_Objetivo_. Expresa todas las entradas siguientes como una lista numerada, sin incluir las líneas en blanco.

_Líneas de datos_.
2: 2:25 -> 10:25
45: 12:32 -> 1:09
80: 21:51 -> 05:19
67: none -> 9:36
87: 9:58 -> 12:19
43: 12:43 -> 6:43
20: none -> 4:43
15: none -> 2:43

_Resultado del ejercicio_.
1. 2: 2:25 -> 10:25
2. 45: 12:32 -> 1:09
3. 80: 21:51 -> 05:19
4. 67: none -> 9:36
5. 87: 9:58 -> 12:19
6. 43: 12:43 -> 6:43
7. 20: none -> 4:43
8. 15: none -> 2:43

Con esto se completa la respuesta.